··· Provided data ···

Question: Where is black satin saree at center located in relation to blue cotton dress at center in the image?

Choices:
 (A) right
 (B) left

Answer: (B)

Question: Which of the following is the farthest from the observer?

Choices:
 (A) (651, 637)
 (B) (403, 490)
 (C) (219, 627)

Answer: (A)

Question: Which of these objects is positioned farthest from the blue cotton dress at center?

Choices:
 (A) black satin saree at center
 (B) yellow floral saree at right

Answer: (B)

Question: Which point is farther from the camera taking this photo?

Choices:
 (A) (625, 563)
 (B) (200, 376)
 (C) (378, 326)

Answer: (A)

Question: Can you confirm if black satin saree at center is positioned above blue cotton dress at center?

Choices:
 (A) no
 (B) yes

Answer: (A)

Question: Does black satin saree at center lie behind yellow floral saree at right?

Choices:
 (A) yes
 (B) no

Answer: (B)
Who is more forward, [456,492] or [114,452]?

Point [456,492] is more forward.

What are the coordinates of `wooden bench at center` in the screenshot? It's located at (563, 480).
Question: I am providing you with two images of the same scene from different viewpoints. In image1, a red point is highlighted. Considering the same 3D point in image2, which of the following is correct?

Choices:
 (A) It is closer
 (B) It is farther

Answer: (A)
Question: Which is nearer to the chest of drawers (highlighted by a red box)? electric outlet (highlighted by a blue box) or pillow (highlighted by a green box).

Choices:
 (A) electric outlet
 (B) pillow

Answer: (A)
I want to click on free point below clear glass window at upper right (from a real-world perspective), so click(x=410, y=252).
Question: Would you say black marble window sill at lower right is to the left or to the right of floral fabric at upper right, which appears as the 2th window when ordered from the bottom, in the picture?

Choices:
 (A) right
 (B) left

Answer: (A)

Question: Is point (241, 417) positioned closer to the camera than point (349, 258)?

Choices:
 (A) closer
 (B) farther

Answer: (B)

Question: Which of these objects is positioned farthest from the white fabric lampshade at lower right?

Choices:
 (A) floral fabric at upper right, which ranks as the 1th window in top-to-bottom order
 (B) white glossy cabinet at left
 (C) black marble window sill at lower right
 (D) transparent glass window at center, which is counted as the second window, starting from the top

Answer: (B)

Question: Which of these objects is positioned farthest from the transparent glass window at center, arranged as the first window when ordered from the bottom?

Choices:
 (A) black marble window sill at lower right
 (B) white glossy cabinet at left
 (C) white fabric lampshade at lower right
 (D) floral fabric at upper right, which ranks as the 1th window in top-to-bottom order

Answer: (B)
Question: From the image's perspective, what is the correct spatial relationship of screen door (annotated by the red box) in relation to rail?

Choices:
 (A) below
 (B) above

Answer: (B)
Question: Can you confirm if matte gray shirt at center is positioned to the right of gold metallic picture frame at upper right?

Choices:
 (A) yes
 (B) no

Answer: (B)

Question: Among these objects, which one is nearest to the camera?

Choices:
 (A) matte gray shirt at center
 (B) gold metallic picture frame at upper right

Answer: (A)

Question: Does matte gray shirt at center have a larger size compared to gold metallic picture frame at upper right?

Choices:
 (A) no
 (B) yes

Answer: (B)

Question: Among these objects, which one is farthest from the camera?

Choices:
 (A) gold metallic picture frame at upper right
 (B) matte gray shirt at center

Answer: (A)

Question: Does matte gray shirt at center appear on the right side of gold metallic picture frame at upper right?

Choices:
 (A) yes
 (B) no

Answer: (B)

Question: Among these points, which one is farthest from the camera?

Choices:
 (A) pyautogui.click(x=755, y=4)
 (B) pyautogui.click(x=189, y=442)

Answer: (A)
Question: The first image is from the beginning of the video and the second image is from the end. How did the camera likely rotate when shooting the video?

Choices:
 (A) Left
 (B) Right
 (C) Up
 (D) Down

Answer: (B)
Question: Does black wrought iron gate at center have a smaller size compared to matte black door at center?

···

■ **Requirements**: Copy the lines word for word, from the line containing "Question: Among these points, which" through the end of the data.

■ **Solution to this task**:
Question: Among these points, which one is farthest from the camera?

Choices:
 (A) pyautogui.click(x=755, y=4)
 (B) pyautogui.click(x=189, y=442)

Answer: (A)
Question: The first image is from the beginning of the video and the second image is from the end. How did the camera likely rotate when shooting the video?

Choices:
 (A) Left
 (B) Right
 (C) Up
 (D) Down

Answer: (B)
Question: Does black wrought iron gate at center have a smaller size compared to matte black door at center?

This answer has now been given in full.